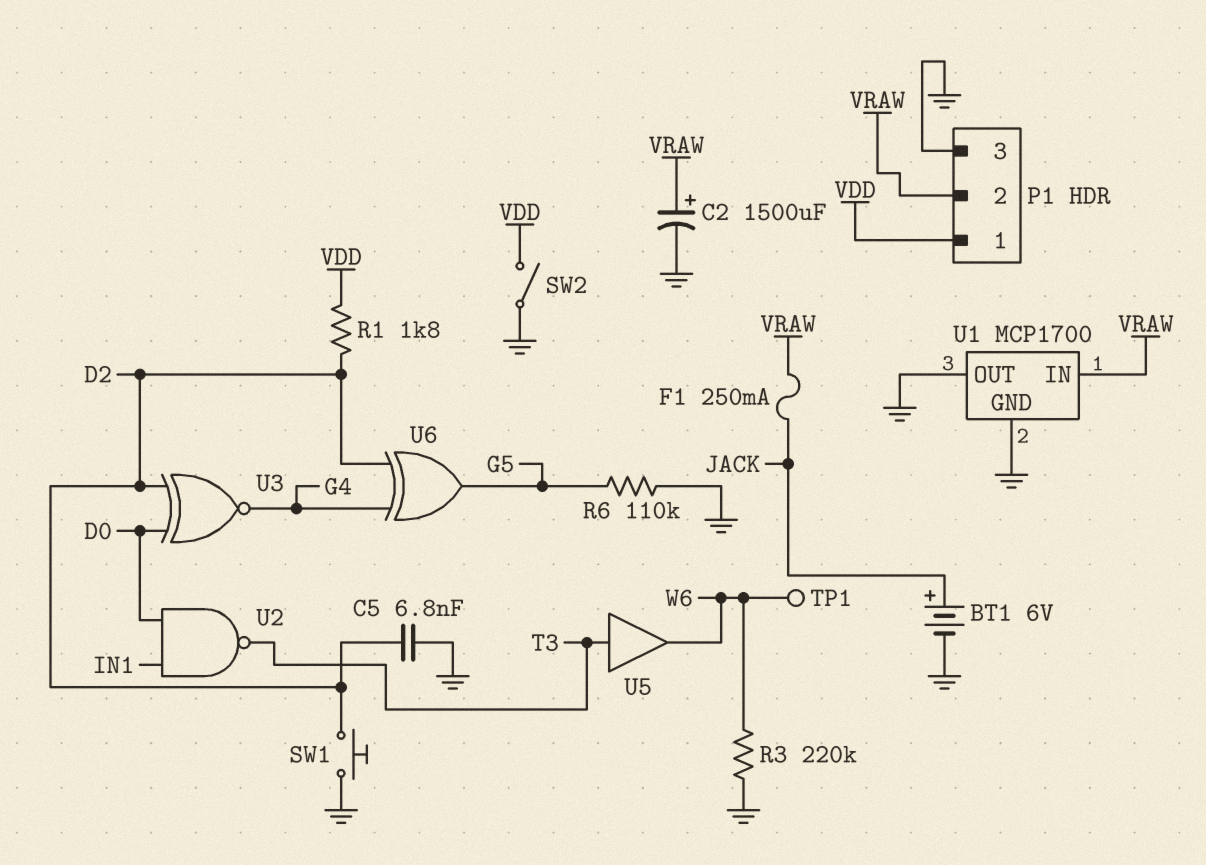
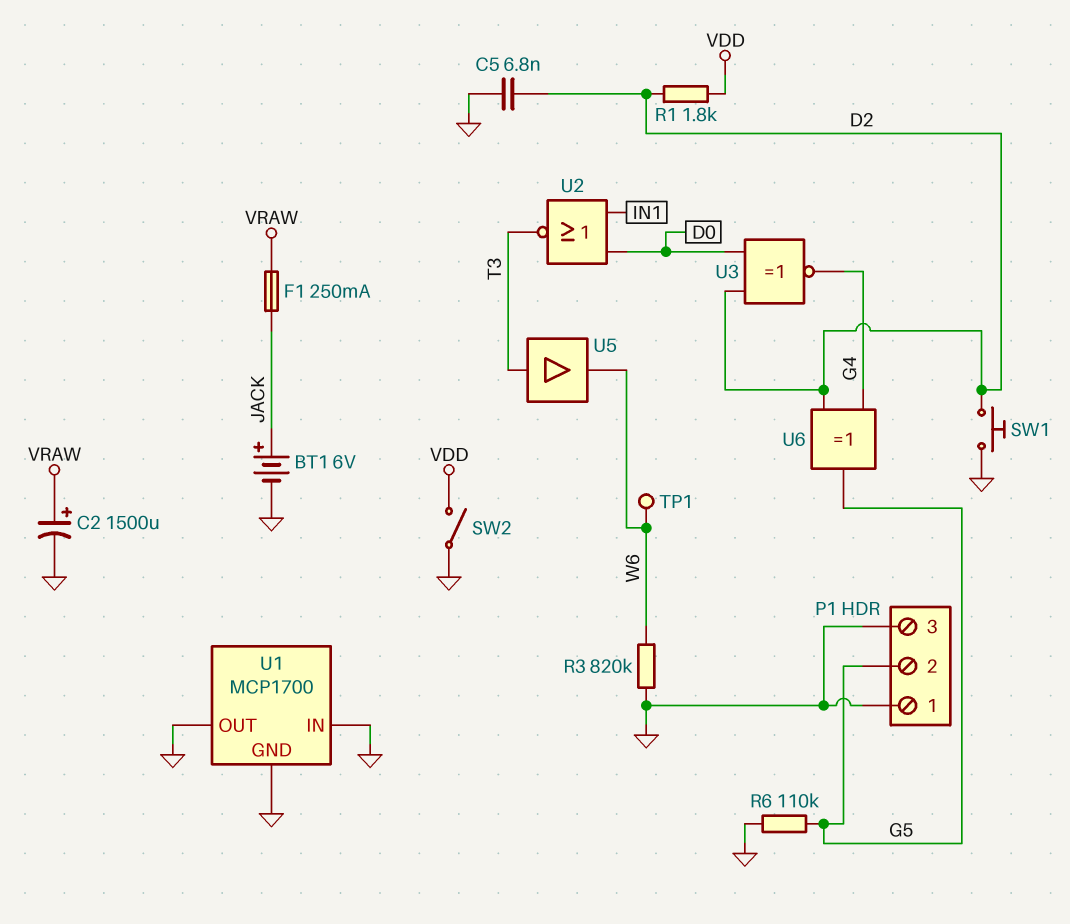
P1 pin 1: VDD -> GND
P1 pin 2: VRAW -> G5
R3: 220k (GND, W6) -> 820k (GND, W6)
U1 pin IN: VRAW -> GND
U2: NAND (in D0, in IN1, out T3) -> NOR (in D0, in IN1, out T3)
--
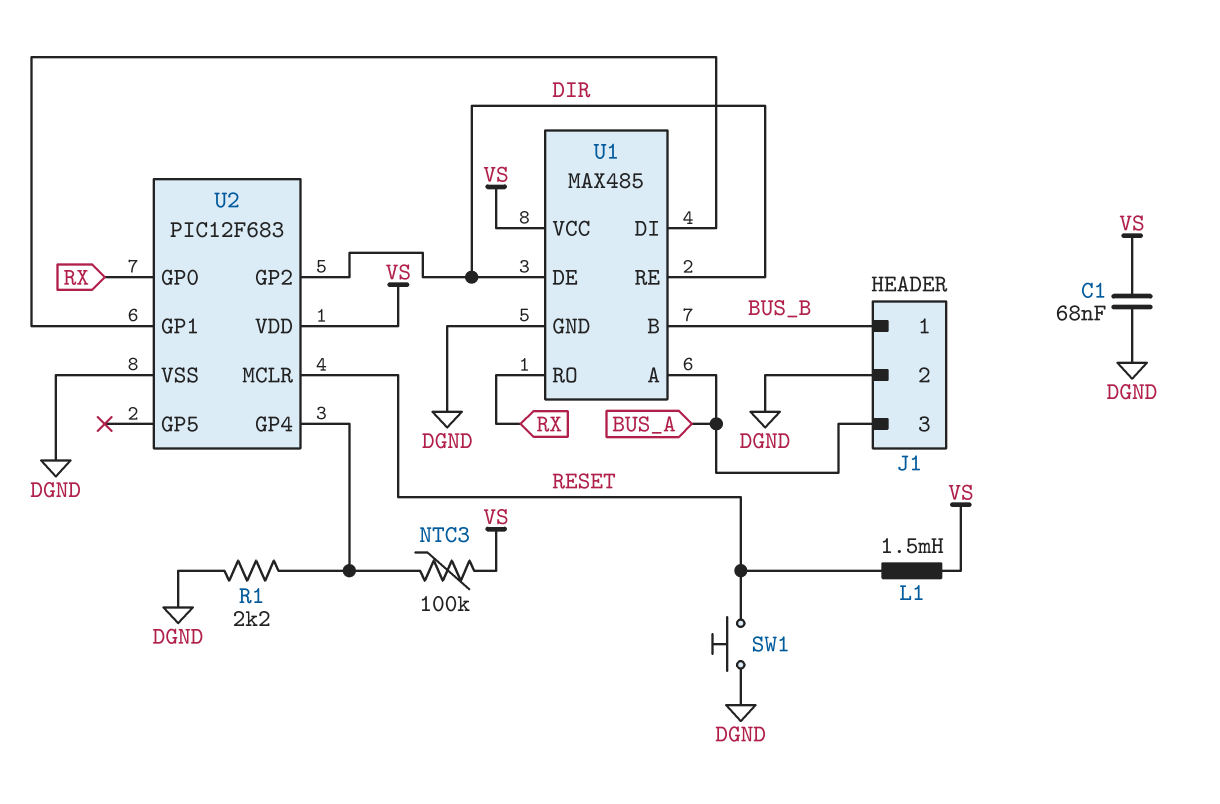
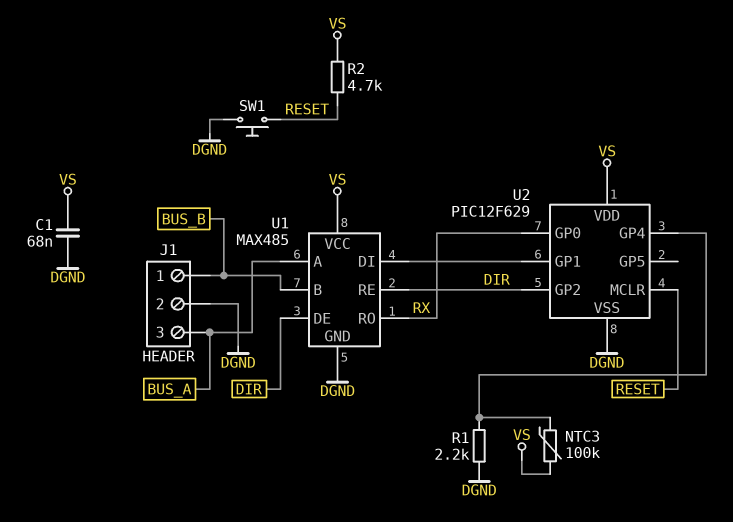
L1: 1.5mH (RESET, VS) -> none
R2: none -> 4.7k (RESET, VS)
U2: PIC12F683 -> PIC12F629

WORK REQUIRED:
Within the listing above, give again exactly every line from the line with "L1: 1.5mH (RESET, VS) -> none" through the line with "U2: PIC12F683 -> PIC12F629", both included, and no other line.

ANSWER:
L1: 1.5mH (RESET, VS) -> none
R2: none -> 4.7k (RESET, VS)
U2: PIC12F683 -> PIC12F629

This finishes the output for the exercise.